Records supplied>
----------

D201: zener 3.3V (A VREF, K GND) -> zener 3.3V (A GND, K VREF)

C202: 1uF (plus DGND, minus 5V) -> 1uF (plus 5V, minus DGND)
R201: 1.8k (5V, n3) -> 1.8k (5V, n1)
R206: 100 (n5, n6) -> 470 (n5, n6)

----------

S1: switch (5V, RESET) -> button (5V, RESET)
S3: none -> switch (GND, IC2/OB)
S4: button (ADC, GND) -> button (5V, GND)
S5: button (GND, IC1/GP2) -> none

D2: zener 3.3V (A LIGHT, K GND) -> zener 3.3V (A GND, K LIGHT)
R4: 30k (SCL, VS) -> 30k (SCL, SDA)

----------

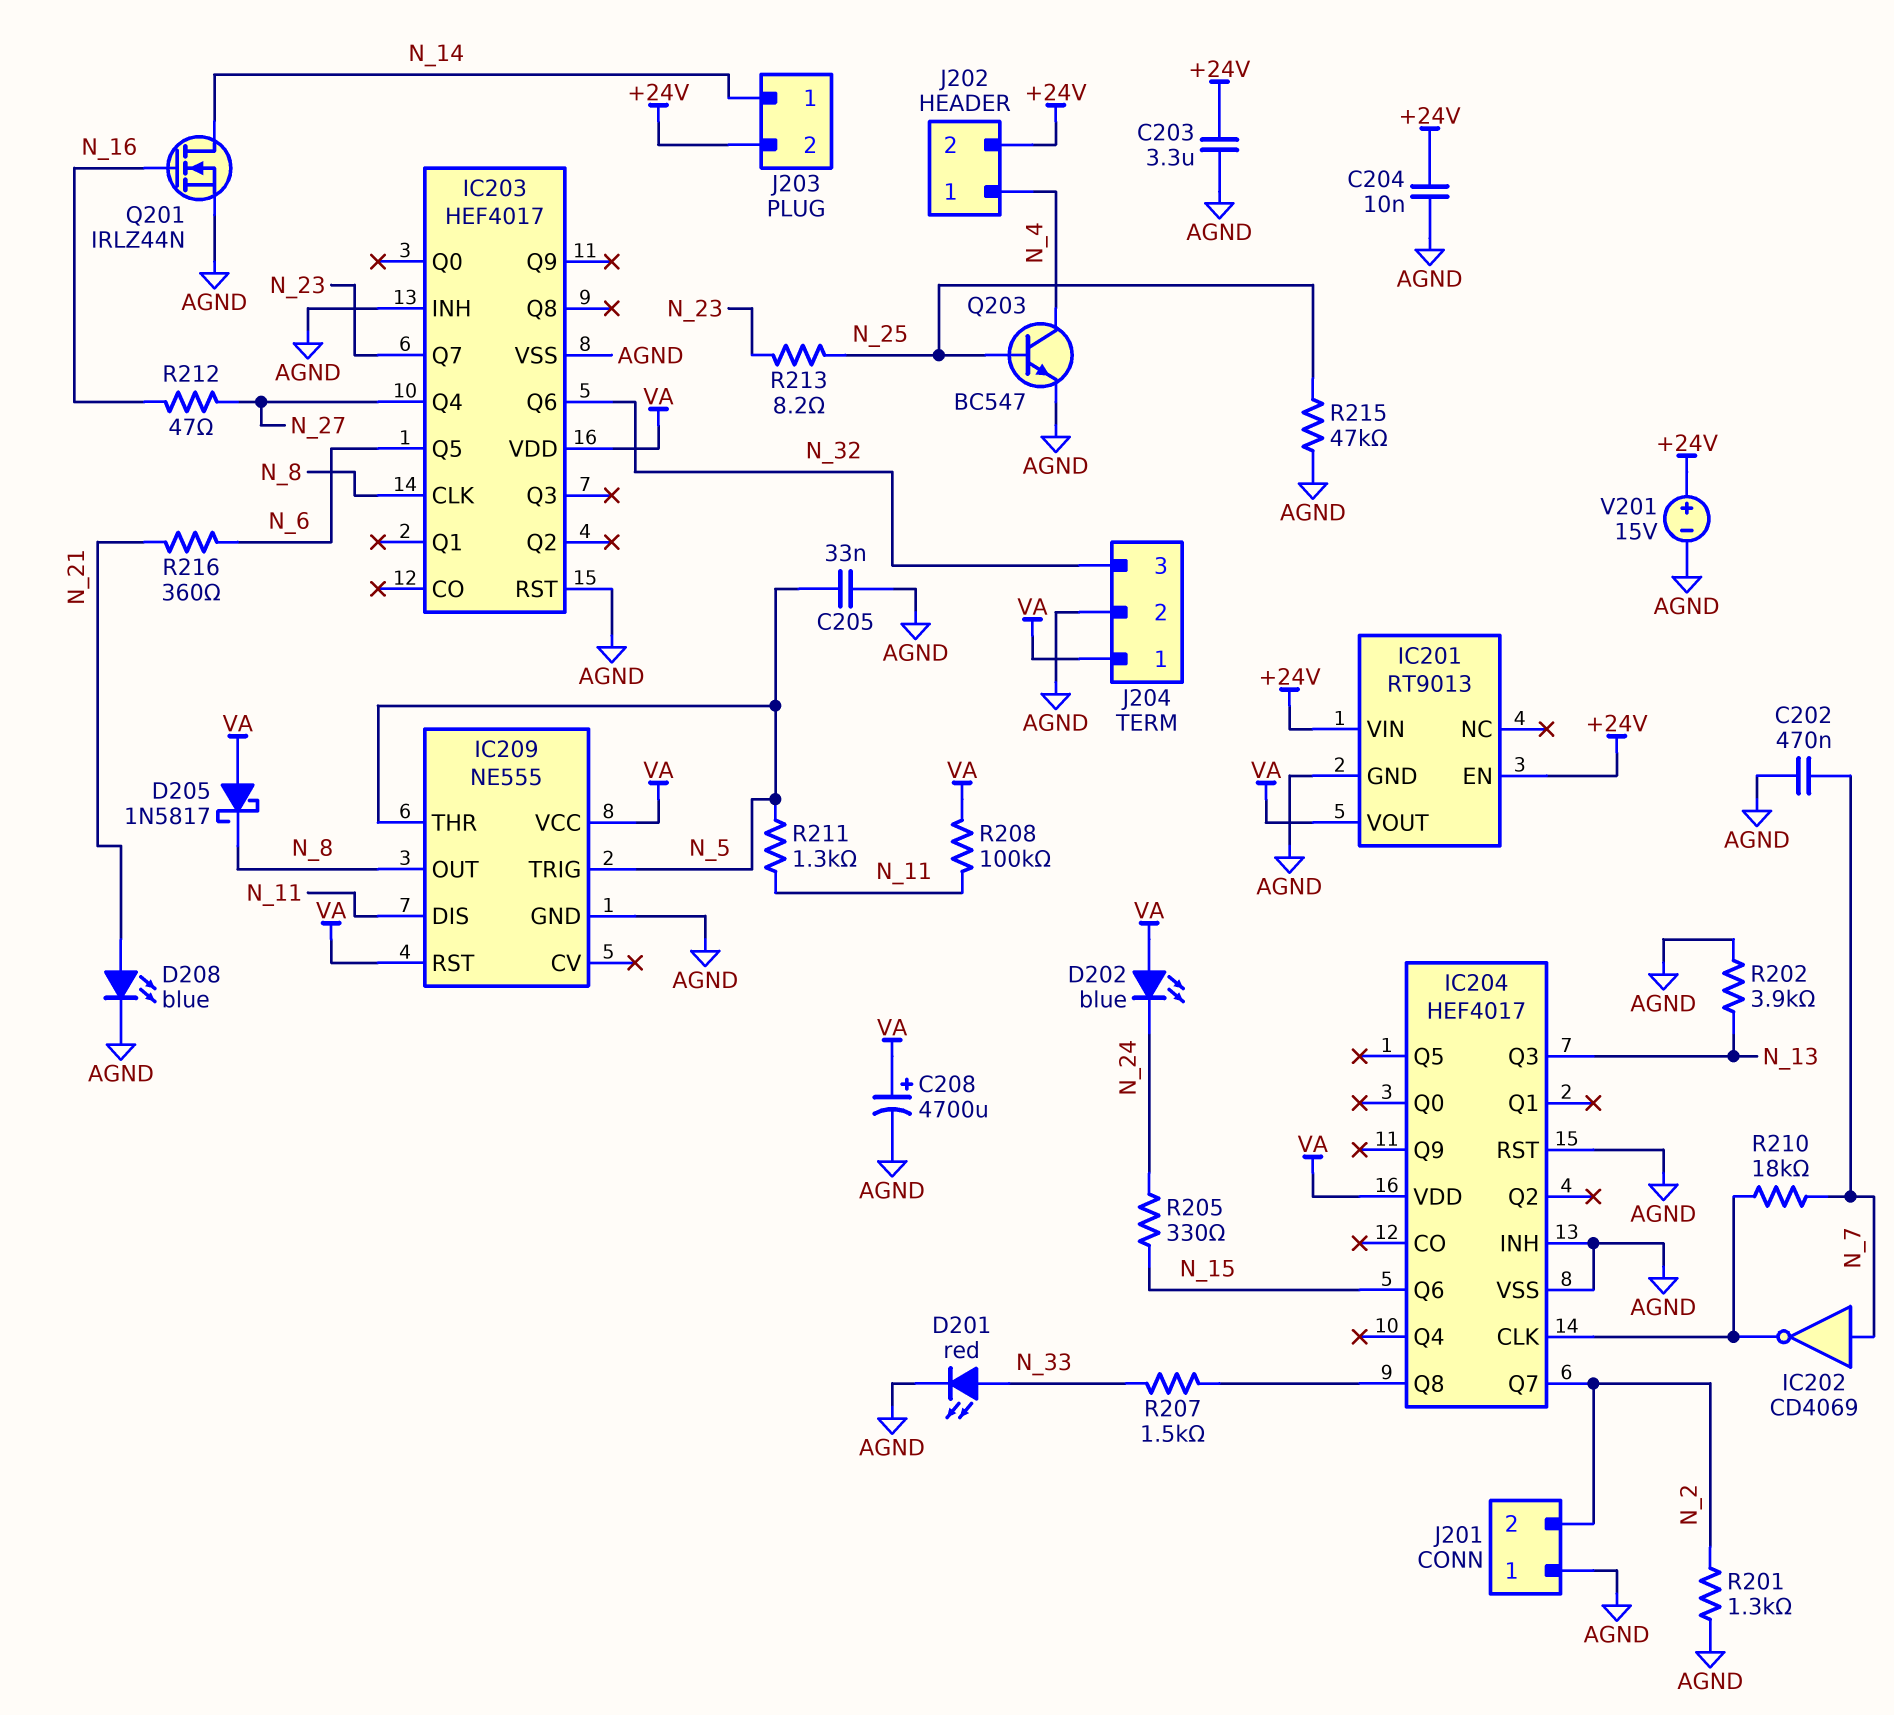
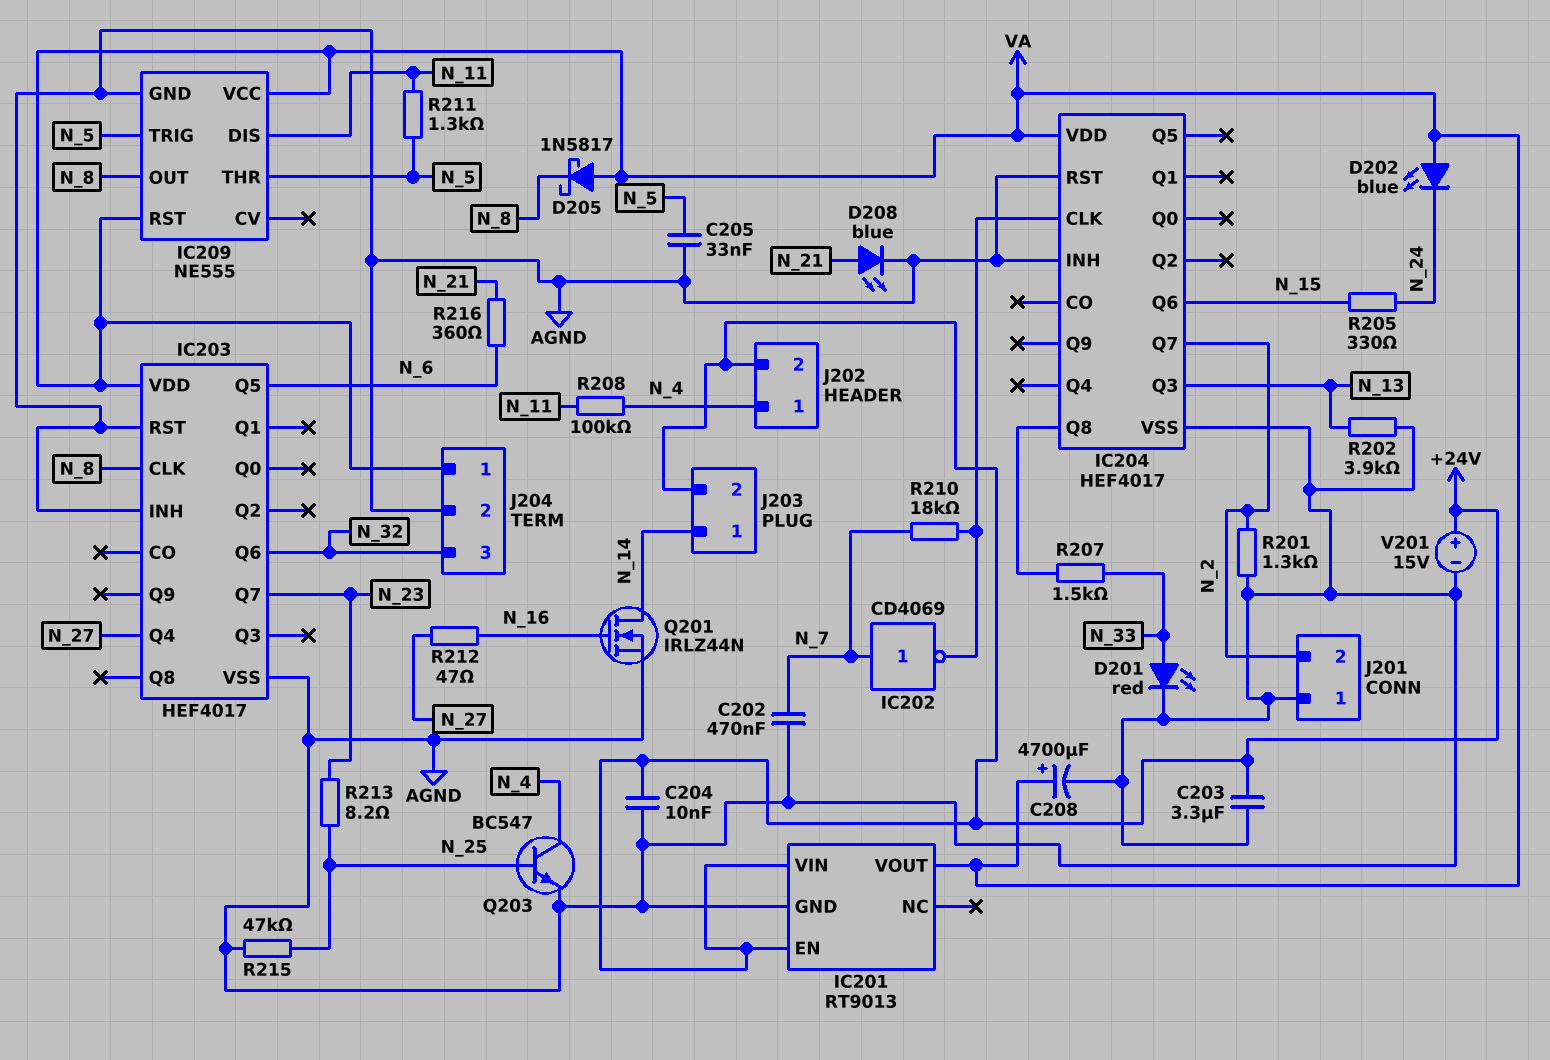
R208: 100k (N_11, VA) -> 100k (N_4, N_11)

----------

Problem>
Would you print exactly and only the lines of the material above that run from the line with "D201: zener 3.3V" through the line with "R206: 100 (n5, n6) -> 470 (n5, n6)", both included?

Exercise response>
D201: zener 3.3V (A VREF, K GND) -> zener 3.3V (A GND, K VREF)

C202: 1uF (plus DGND, minus 5V) -> 1uF (plus 5V, minus DGND)
R201: 1.8k (5V, n3) -> 1.8k (5V, n1)
R206: 100 (n5, n6) -> 470 (n5, n6)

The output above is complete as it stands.